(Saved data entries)
-- -- --

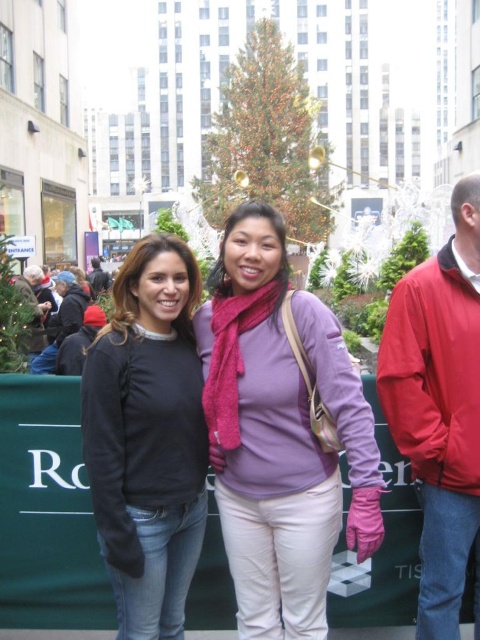
Question: Which point is farther to the camera?

Choices:
 (A) (433, 563)
 (B) (46, 308)

Answer: (B)

Question: Where is matte black sweater at center located in relation to brushed metal water at bottle left in the image?

Choices:
 (A) below
 (B) above

Answer: (A)

Question: Considering the real-world distances, which object is closest to the brushed metal water at bottle left?

Choices:
 (A) green textured christmas tree at center
 (B) blue denim jacket at left

Answer: (B)

Question: Can you confirm if red jacket at right is positioned to the left of green textured christmas tree at center?

Choices:
 (A) yes
 (B) no

Answer: (B)

Question: Does blue denim jacket at left have a smaller size compared to brushed metal water at bottle left?

Choices:
 (A) yes
 (B) no

Answer: (A)

Question: Which point appears closest to the camera in this image?

Choices:
 (A) (218, 323)
 (B) (28, 289)

Answer: (A)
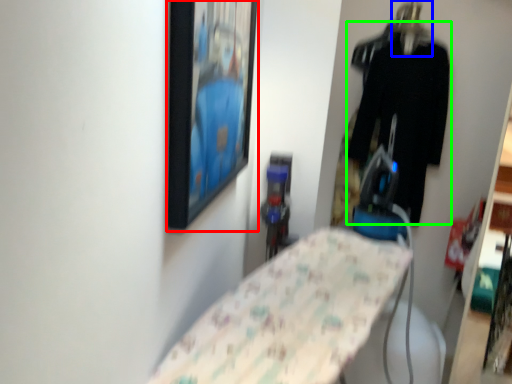
Question: Considering the real-world distances, which object is closest to picture frame (highlighted by a red box)? hanger (highlighted by a blue box) or clothing (highlighted by a green box).

Choices:
 (A) hanger
 (B) clothing

Answer: (B)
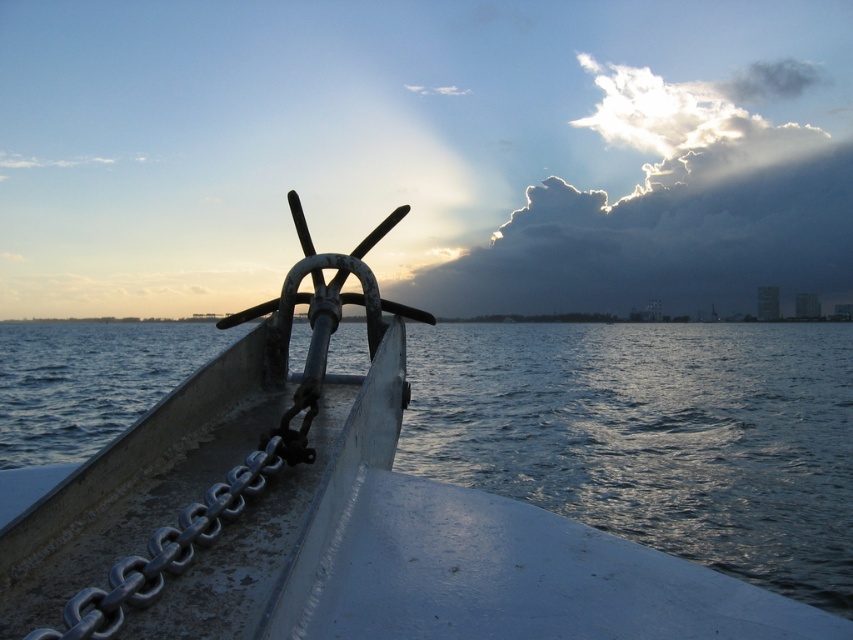
You are the captain of the ship and need to determine the position of the metallic chain anchor at center relative to the cloudy sky at upper center. From your vantage point on the bow, which object is higher in the image?

The cloudy sky at upper center is higher than the metallic chain anchor at center because the anchor is below the sky.

You are a sailor on the deck of the boat. You need to secure the metallic chain anchor at center before the storm hits. However, you notice the cloudy sky at upper center. Which object is positioned to the left of the other?

The metallic chain anchor at center is to the left of cloudy sky at upper center.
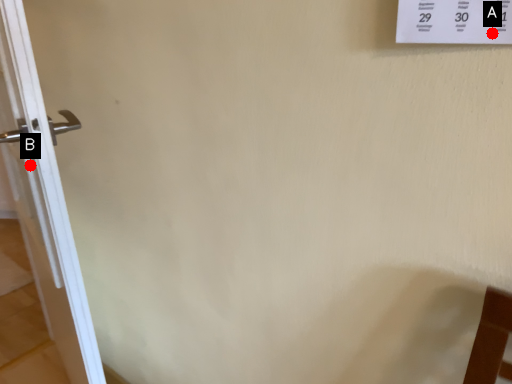
Question: Two points are circled on the image, labeled by A and B beside each circle. Which point is closer to the camera?

Choices:
 (A) A is closer
 (B) B is closer

Answer: (A)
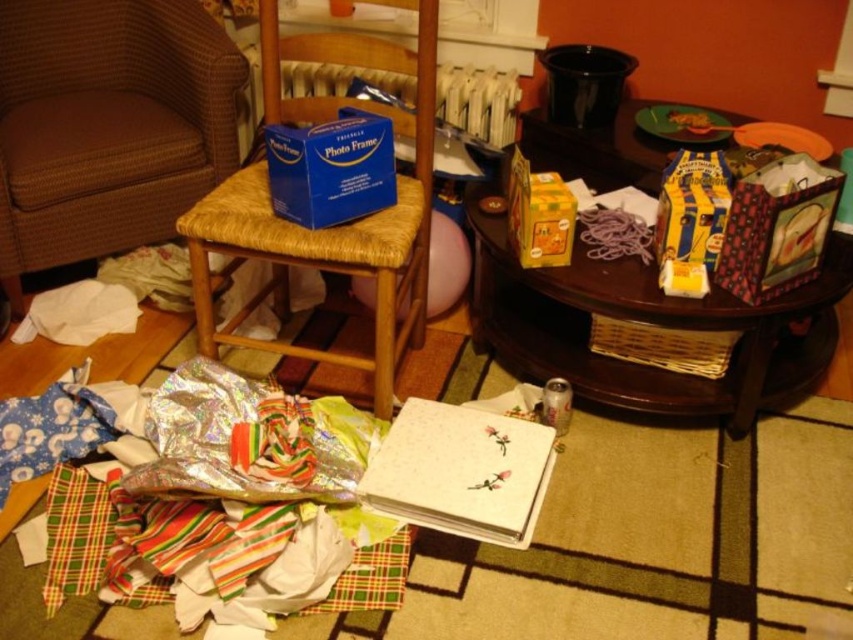
Based on the photo, you are standing in the living room and need to reach both points. Which point, point (375,148) or point (566,186), is closer to you?

Point (375,148) is closer to the viewer than point (566,186).

In the scene shown: You are a cleaning robot with a width of 6 inches. You need to move from the brown woven chair at left to the blue cardboard photo frame at center. Can you fit through the space between them without moving any items?

The distance between the brown woven chair at left and the blue cardboard photo frame at center is 5.91 inches, which is narrower than your 6 inch width. Therefore, you cannot fit through the space without moving items.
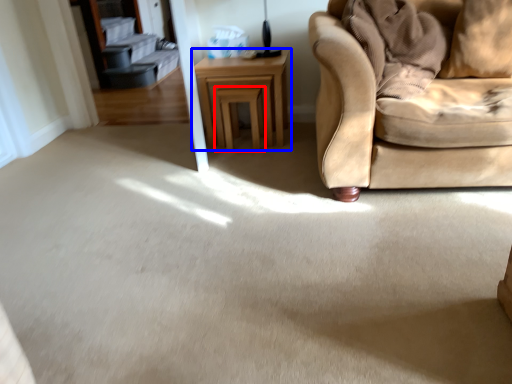
Question: Which object is closer to the camera taking this photo, stool (highlighted by a red box) or table (highlighted by a blue box)?

Choices:
 (A) stool
 (B) table

Answer: (B)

-- -- --

### Prompt:
Reproduce the full listing above verbatim, leaving out the pictures.

### Response below:
Question: Which point is farther to the camera?

Choices:
 (A) (433, 563)
 (B) (46, 308)

Answer: (B)

Question: Where is matte black sweater at center located in relation to brushed metal water at bottle left in the image?

Choices:
 (A) below
 (B) above

Answer: (A)

Question: Considering the real-world distances, which object is closest to the brushed metal water at bottle left?

Choices:
 (A) green textured christmas tree at center
 (B) blue denim jacket at left

Answer: (B)

Question: Can you confirm if red jacket at right is positioned to the left of green textured christmas tree at center?

Choices:
 (A) yes
 (B) no

Answer: (B)

Question: Does blue denim jacket at left have a smaller size compared to brushed metal water at bottle left?

Choices:
 (A) yes
 (B) no

Answer: (A)

Question: Which point appears closest to the camera in this image?

Choices:
 (A) (218, 323)
 (B) (28, 289)

Answer: (A)
Question: Considering the real-world distances, which object is closest to picture frame (highlighted by a red box)? hanger (highlighted by a blue box) or clothing (highlighted by a green box).

Choices:
 (A) hanger
 (B) clothing

Answer: (B)
You are the captain of the ship and need to determine the position of the metallic chain anchor at center relative to the cloudy sky at upper center. From your vantage point on the bow, which object is higher in the image?

The cloudy sky at upper center is higher than the metallic chain anchor at center because the anchor is below the sky.

You are a sailor on the deck of the boat. You need to secure the metallic chain anchor at center before the storm hits. However, you notice the cloudy sky at upper center. Which object is positioned to the left of the other?

The metallic chain anchor at center is to the left of cloudy sky at upper center.
Question: Two points are circled on the image, labeled by A and B beside each circle. Which point is closer to the camera?

Choices:
 (A) A is closer
 (B) B is closer

Answer: (A)
Based on the photo, you are standing in the living room and need to reach both points. Which point, point (375,148) or point (566,186), is closer to you?

Point (375,148) is closer to the viewer than point (566,186).

In the scene shown: You are a cleaning robot with a width of 6 inches. You need to move from the brown woven chair at left to the blue cardboard photo frame at center. Can you fit through the space between them without moving any items?

The distance between the brown woven chair at left and the blue cardboard photo frame at center is 5.91 inches, which is narrower than your 6 inch width. Therefore, you cannot fit through the space without moving items.
Question: Which object is closer to the camera taking this photo, stool (highlighted by a red box) or table (highlighted by a blue box)?

Choices:
 (A) stool
 (B) table

Answer: (B)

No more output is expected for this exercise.